TASK DATA>
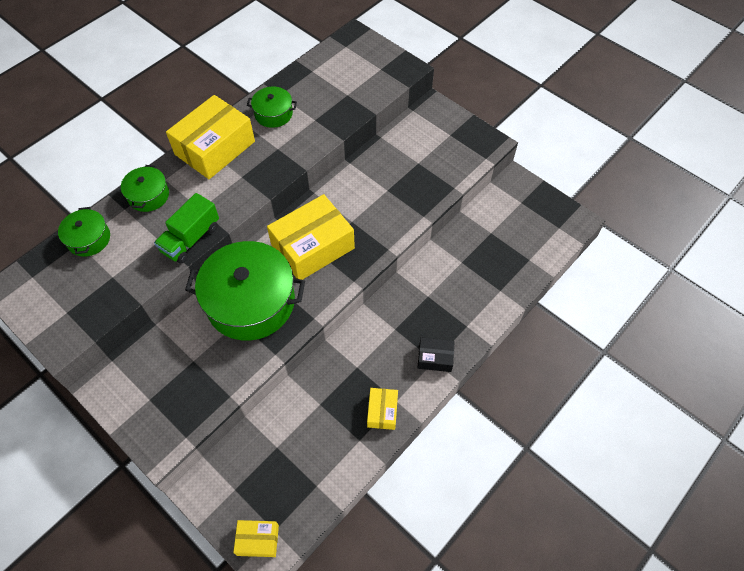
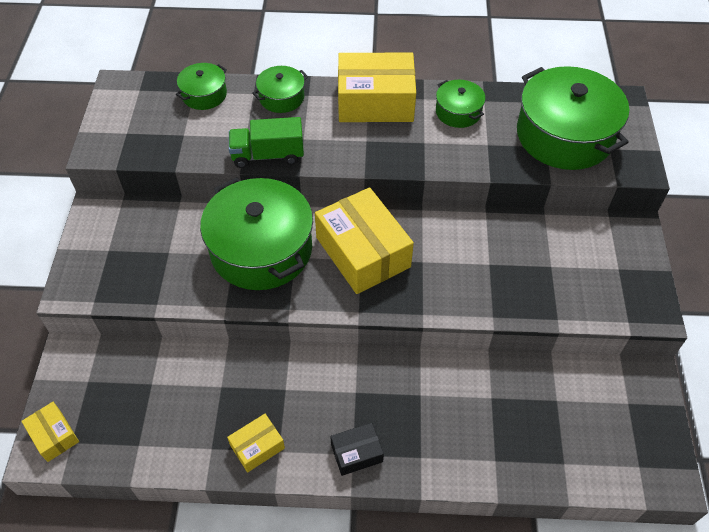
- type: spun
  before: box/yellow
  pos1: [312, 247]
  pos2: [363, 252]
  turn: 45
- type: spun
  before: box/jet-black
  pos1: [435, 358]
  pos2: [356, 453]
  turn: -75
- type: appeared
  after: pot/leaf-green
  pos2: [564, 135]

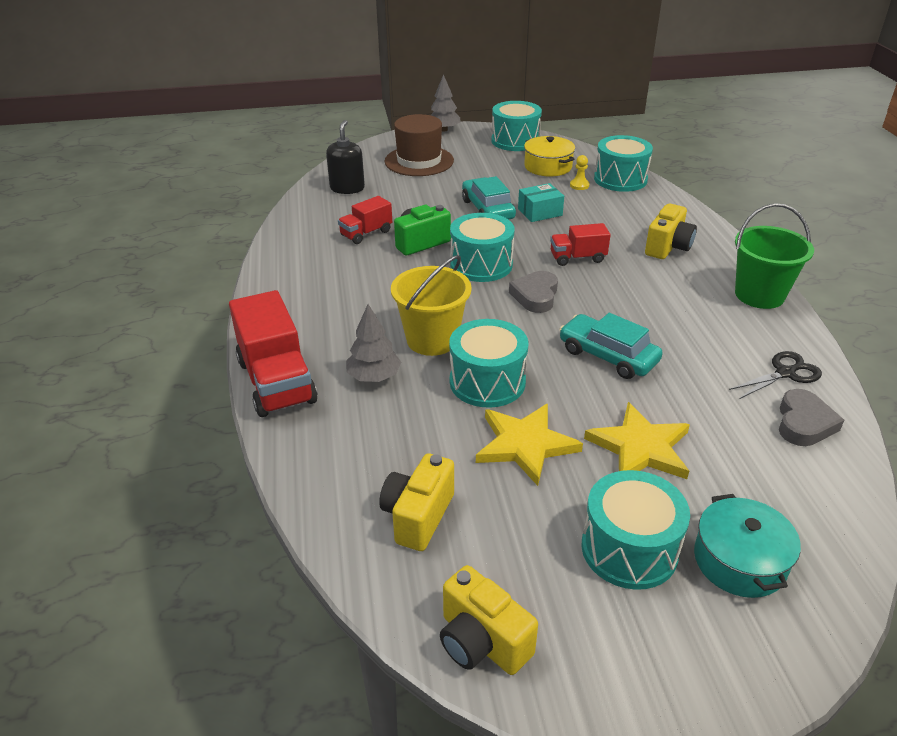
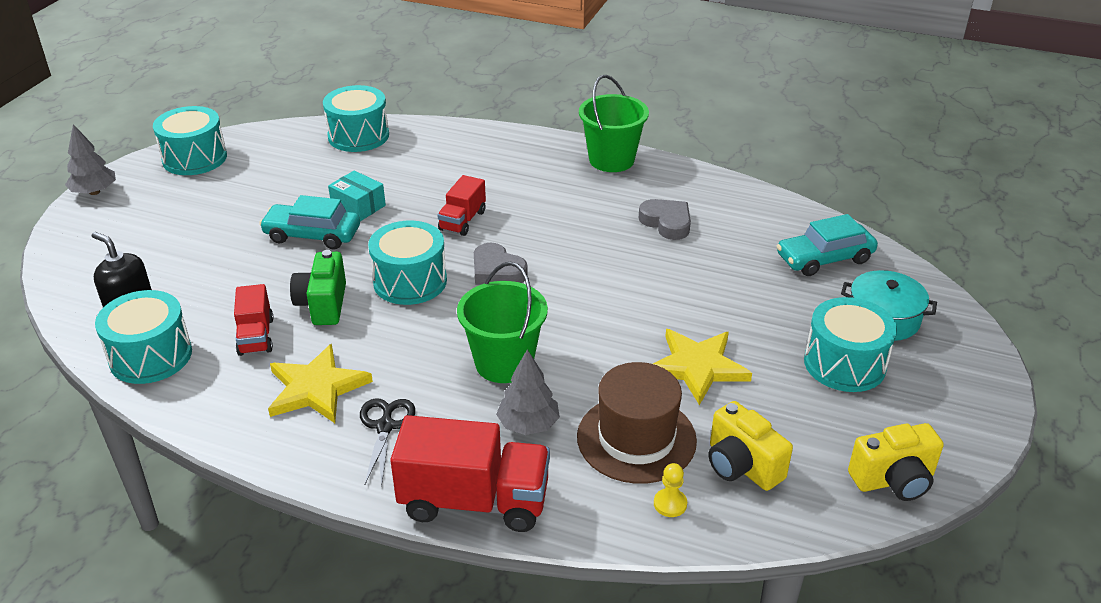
- type: relocated
  before: tall hat/dark brown
  pos1: [419, 161]
  pos2: [636, 438]
- type: colour
  before: pail/yellow
  after: pail/leaf-green
  pos1: [432, 340]
  pos2: [504, 363]
- type: relocated
  before: toy drum/teal
  pos1: [487, 382]
  pos2: [151, 356]
- type: spun
  before: box/teal
  pos1: [540, 212]
  pos2: [358, 206]
  turn: -60
- type: missing
  before: pot/yellow
  pos1: [548, 166]
- type: relocated
  before: car/teal
  pos1: [608, 356]
  pos2: [824, 258]
- type: relocated
  before: pawn/yellow
  pos1: [579, 185]
  pos2: [670, 504]
- type: relocated
  before: star shape/yellow
  pos1: [640, 447]
  pos2: [316, 388]
- type: missing
  before: photo camera/yellow
  pos1: [668, 247]
- type: relocated
  before: pair of scissors/jet-black
  pos1: [785, 373]
  pos2: [385, 427]
- type: relocated
  before: heart/grey
  pos1: [803, 423]
  pos2: [667, 223]

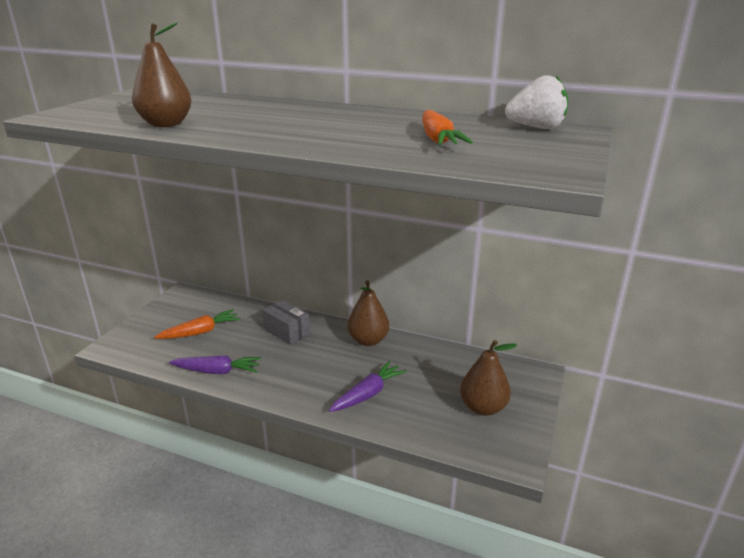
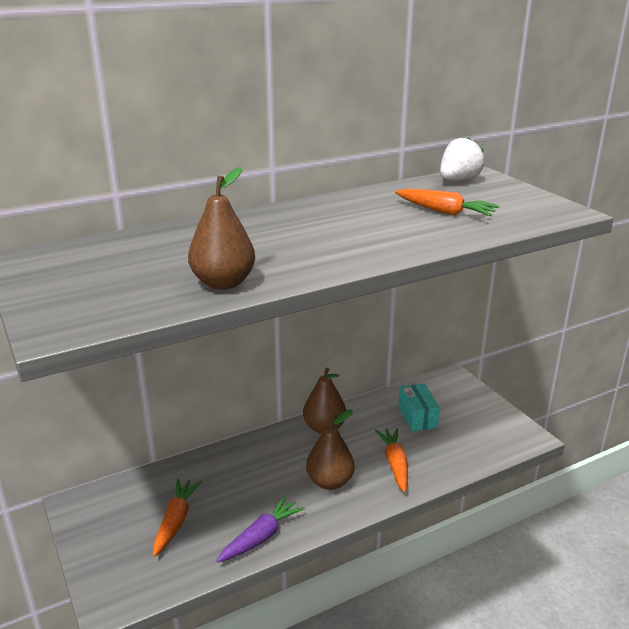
- type: missing
  before: box/grey
  pos1: [287, 331]
- type: colour
  before: root vegetable/royal purple
  after: root vegetable/orange
  pos1: [368, 394]
  pos2: [395, 464]
- type: relocated
  before: toy pear/dark brown
  pos1: [483, 408]
  pos2: [330, 482]
- type: appeared
  after: box/teal
  pos2: [417, 417]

TASK PROMPT>
In the records above, find the line that contains "pos1: [640, 447]" and repeat exactly that line and all lines after it to the end. Do not include pictures.

TASK RESPONSE>
  pos1: [640, 447]
  pos2: [316, 388]
- type: missing
  before: photo camera/yellow
  pos1: [668, 247]
- type: relocated
  before: pair of scissors/jet-black
  pos1: [785, 373]
  pos2: [385, 427]
- type: relocated
  before: heart/grey
  pos1: [803, 423]
  pos2: [667, 223]

- type: missing
  before: box/grey
  pos1: [287, 331]
- type: colour
  before: root vegetable/royal purple
  after: root vegetable/orange
  pos1: [368, 394]
  pos2: [395, 464]
- type: relocated
  before: toy pear/dark brown
  pos1: [483, 408]
  pos2: [330, 482]
- type: appeared
  after: box/teal
  pos2: [417, 417]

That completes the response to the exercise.